The task. The data beneath this task has to be reprinted character for character.

Stored dataset items.
☆ ☆ ☆ ☆

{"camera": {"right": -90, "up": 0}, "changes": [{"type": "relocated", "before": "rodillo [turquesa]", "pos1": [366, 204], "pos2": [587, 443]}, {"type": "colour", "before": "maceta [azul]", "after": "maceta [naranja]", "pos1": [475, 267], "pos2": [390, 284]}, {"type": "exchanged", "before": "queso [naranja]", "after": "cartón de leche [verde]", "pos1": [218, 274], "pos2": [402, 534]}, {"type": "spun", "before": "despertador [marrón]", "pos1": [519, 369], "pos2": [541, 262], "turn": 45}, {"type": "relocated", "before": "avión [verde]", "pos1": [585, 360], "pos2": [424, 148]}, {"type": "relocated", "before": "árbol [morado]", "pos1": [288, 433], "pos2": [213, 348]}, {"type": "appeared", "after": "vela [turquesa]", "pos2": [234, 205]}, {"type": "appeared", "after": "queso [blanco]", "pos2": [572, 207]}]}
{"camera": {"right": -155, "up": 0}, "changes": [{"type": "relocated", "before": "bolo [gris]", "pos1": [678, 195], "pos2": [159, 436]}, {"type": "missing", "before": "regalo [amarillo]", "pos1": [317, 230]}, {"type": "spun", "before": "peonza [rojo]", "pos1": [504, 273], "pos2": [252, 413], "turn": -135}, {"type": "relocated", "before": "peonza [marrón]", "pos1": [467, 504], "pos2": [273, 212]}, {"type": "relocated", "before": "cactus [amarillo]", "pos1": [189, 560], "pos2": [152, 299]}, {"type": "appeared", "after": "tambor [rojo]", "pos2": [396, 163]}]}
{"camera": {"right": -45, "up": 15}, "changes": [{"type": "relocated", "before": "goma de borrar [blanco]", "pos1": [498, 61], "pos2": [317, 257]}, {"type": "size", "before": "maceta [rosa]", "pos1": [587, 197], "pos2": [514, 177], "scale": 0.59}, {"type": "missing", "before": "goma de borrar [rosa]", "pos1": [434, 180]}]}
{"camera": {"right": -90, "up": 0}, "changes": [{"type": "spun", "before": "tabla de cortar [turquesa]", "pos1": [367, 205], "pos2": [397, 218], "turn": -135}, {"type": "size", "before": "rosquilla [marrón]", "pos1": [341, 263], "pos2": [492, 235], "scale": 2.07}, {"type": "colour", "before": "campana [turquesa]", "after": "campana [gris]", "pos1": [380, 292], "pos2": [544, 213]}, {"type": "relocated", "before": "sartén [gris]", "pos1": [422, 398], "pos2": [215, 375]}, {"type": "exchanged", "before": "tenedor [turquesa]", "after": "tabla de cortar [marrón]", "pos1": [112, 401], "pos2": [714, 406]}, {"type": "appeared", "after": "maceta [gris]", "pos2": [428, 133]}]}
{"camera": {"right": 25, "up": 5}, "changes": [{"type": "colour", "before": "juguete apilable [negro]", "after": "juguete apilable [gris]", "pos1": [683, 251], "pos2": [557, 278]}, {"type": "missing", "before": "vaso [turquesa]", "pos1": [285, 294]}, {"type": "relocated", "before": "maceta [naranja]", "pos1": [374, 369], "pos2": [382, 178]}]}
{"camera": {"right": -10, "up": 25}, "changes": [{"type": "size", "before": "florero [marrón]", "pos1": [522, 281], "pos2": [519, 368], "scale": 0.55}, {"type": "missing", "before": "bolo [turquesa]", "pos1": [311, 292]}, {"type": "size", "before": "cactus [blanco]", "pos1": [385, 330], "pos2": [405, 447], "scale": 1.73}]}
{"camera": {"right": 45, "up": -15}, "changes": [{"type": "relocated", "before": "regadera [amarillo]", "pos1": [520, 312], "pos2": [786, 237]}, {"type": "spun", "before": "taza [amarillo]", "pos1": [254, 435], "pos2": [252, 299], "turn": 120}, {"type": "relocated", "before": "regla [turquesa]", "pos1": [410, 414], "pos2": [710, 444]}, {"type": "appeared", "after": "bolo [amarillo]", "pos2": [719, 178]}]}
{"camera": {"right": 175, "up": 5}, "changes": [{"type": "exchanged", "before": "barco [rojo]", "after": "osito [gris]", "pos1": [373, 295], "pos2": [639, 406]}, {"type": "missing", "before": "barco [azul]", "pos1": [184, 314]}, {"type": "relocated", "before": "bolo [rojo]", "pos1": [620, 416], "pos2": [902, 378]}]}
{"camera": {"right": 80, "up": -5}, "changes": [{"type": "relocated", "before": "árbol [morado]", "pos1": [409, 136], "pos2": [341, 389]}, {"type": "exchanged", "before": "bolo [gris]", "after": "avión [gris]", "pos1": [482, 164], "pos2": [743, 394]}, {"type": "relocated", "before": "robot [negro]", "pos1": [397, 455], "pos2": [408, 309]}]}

☆ ☆ ☆ ☆

Response below.
{"camera": {"right": -90, "up": 0}, "changes": [{"type": "relocated", "before": "rodillo [turquesa]", "pos1": [366, 204], "pos2": [587, 443]}, {"type": "colour", "before": "maceta [azul]", "after": "maceta [naranja]", "pos1": [475, 267], "pos2": [390, 284]}, {"type": "exchanged", "before": "queso [naranja]", "after": "cartón de leche [verde]", "pos1": [218, 274], "pos2": [402, 534]}, {"type": "spun", "before": "despertador [marrón]", "pos1": [519, 369], "pos2": [541, 262], "turn": 45}, {"type": "relocated", "before": "avión [verde]", "pos1": [585, 360], "pos2": [424, 148]}, {"type": "relocated", "before": "árbol [morado]", "pos1": [288, 433], "pos2": [213, 348]}, {"type": "appeared", "after": "vela [turquesa]", "pos2": [234, 205]}, {"type": "appeared", "after": "queso [blanco]", "pos2": [572, 207]}]}
{"camera": {"right": -155, "up": 0}, "changes": [{"type": "relocated", "before": "bolo [gris]", "pos1": [678, 195], "pos2": [159, 436]}, {"type": "missing", "before": "regalo [amarillo]", "pos1": [317, 230]}, {"type": "spun", "before": "peonza [rojo]", "pos1": [504, 273], "pos2": [252, 413], "turn": -135}, {"type": "relocated", "before": "peonza [marrón]", "pos1": [467, 504], "pos2": [273, 212]}, {"type": "relocated", "before": "cactus [amarillo]", "pos1": [189, 560], "pos2": [152, 299]}, {"type": "appeared", "after": "tambor [rojo]", "pos2": [396, 163]}]}
{"camera": {"right": -45, "up": 15}, "changes": [{"type": "relocated", "before": "goma de borrar [blanco]", "pos1": [498, 61], "pos2": [317, 257]}, {"type": "size", "before": "maceta [rosa]", "pos1": [587, 197], "pos2": [514, 177], "scale": 0.59}, {"type": "missing", "before": "goma de borrar [rosa]", "pos1": [434, 180]}]}
{"camera": {"right": -90, "up": 0}, "changes": [{"type": "spun", "before": "tabla de cortar [turquesa]", "pos1": [367, 205], "pos2": [397, 218], "turn": -135}, {"type": "size", "before": "rosquilla [marrón]", "pos1": [341, 263], "pos2": [492, 235], "scale": 2.07}, {"type": "colour", "before": "campana [turquesa]", "after": "campana [gris]", "pos1": [380, 292], "pos2": [544, 213]}, {"type": "relocated", "before": "sartén [gris]", "pos1": [422, 398], "pos2": [215, 375]}, {"type": "exchanged", "before": "tenedor [turquesa]", "after": "tabla de cortar [marrón]", "pos1": [112, 401], "pos2": [714, 406]}, {"type": "appeared", "after": "maceta [gris]", "pos2": [428, 133]}]}
{"camera": {"right": 25, "up": 5}, "changes": [{"type": "colour", "before": "juguete apilable [negro]", "after": "juguete apilable [gris]", "pos1": [683, 251], "pos2": [557, 278]}, {"type": "missing", "before": "vaso [turquesa]", "pos1": [285, 294]}, {"type": "relocated", "before": "maceta [naranja]", "pos1": [374, 369], "pos2": [382, 178]}]}
{"camera": {"right": -10, "up": 25}, "changes": [{"type": "size", "before": "florero [marrón]", "pos1": [522, 281], "pos2": [519, 368], "scale": 0.55}, {"type": "missing", "before": "bolo [turquesa]", "pos1": [311, 292]}, {"type": "size", "before": "cactus [blanco]", "pos1": [385, 330], "pos2": [405, 447], "scale": 1.73}]}
{"camera": {"right": 45, "up": -15}, "changes": [{"type": "relocated", "before": "regadera [amarillo]", "pos1": [520, 312], "pos2": [786, 237]}, {"type": "spun", "before": "taza [amarillo]", "pos1": [254, 435], "pos2": [252, 299], "turn": 120}, {"type": "relocated", "before": "regla [turquesa]", "pos1": [410, 414], "pos2": [710, 444]}, {"type": "appeared", "after": "bolo [amarillo]", "pos2": [719, 178]}]}
{"camera": {"right": 175, "up": 5}, "changes": [{"type": "exchanged", "before": "barco [rojo]", "after": "osito [gris]", "pos1": [373, 295], "pos2": [639, 406]}, {"type": "missing", "before": "barco [azul]", "pos1": [184, 314]}, {"type": "relocated", "before": "bolo [rojo]", "pos1": [620, 416], "pos2": [902, 378]}]}
{"camera": {"right": 80, "up": -5}, "changes": [{"type": "relocated", "before": "árbol [morado]", "pos1": [409, 136], "pos2": [341, 389]}, {"type": "exchanged", "before": "bolo [gris]", "after": "avión [gris]", "pos1": [482, 164], "pos2": [743, 394]}, {"type": "relocated", "before": "robot [negro]", "pos1": [397, 455], "pos2": [408, 309]}]}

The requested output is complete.